* **Prompt**: Starting at the line that contains "First Team: none -> [431,199,640,353], opened", repeat each line exactly until the records end, keeping both the first and the last.

* **Recorded information**:

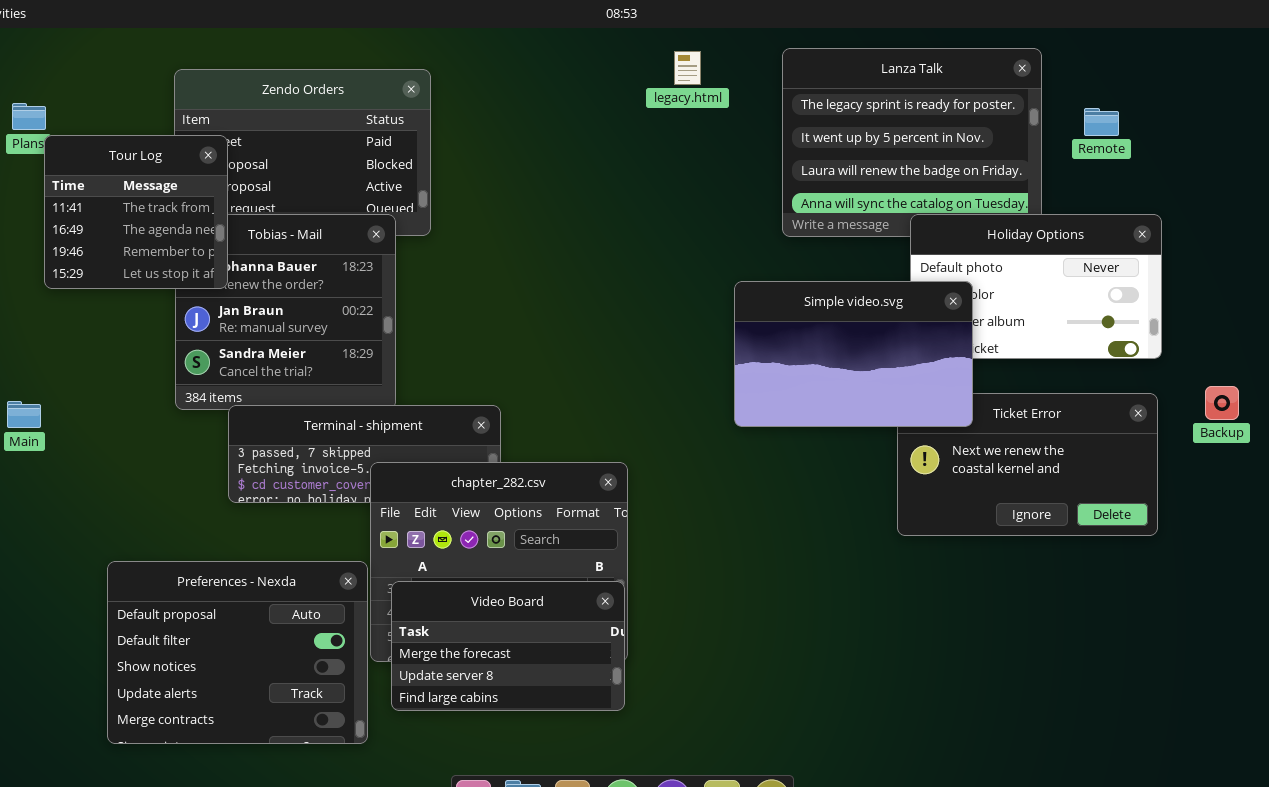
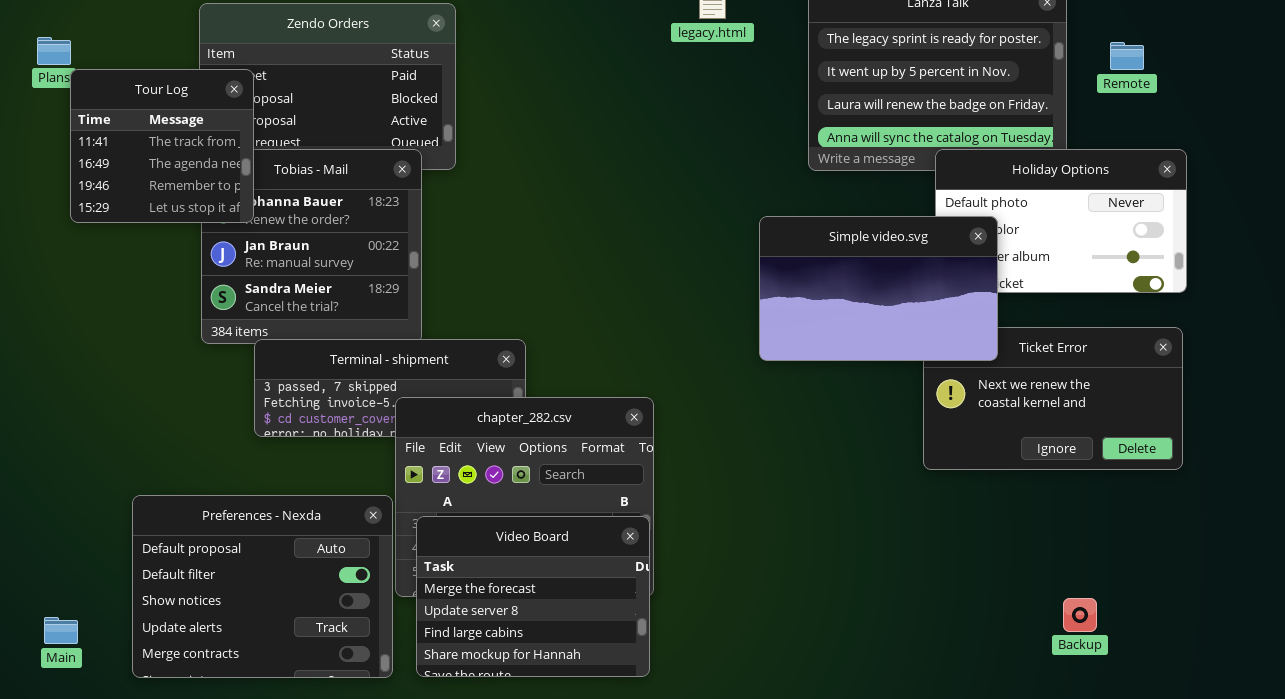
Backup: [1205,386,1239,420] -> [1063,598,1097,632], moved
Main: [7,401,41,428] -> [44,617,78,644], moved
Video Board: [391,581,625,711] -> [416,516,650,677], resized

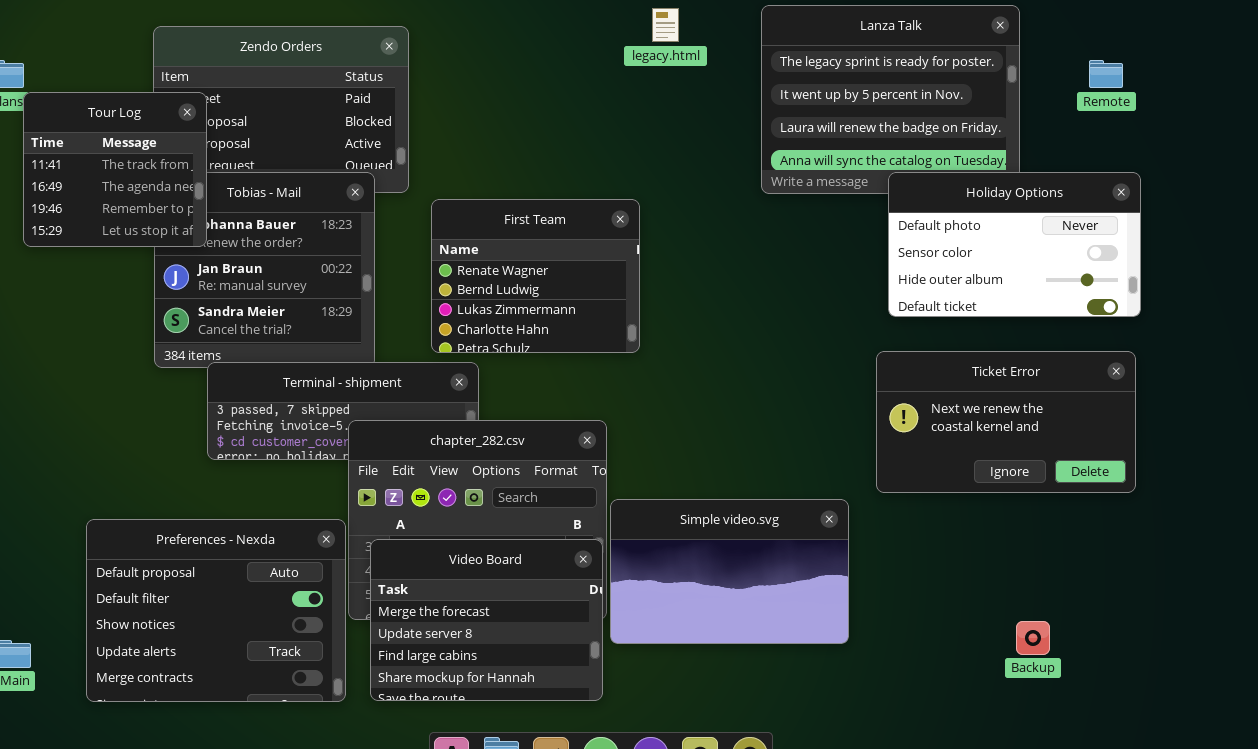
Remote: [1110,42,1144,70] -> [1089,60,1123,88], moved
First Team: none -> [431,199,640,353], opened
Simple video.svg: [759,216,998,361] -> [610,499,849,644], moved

* **Finished task**:
First Team: none -> [431,199,640,353], opened
Simple video.svg: [759,216,998,361] -> [610,499,849,644], moved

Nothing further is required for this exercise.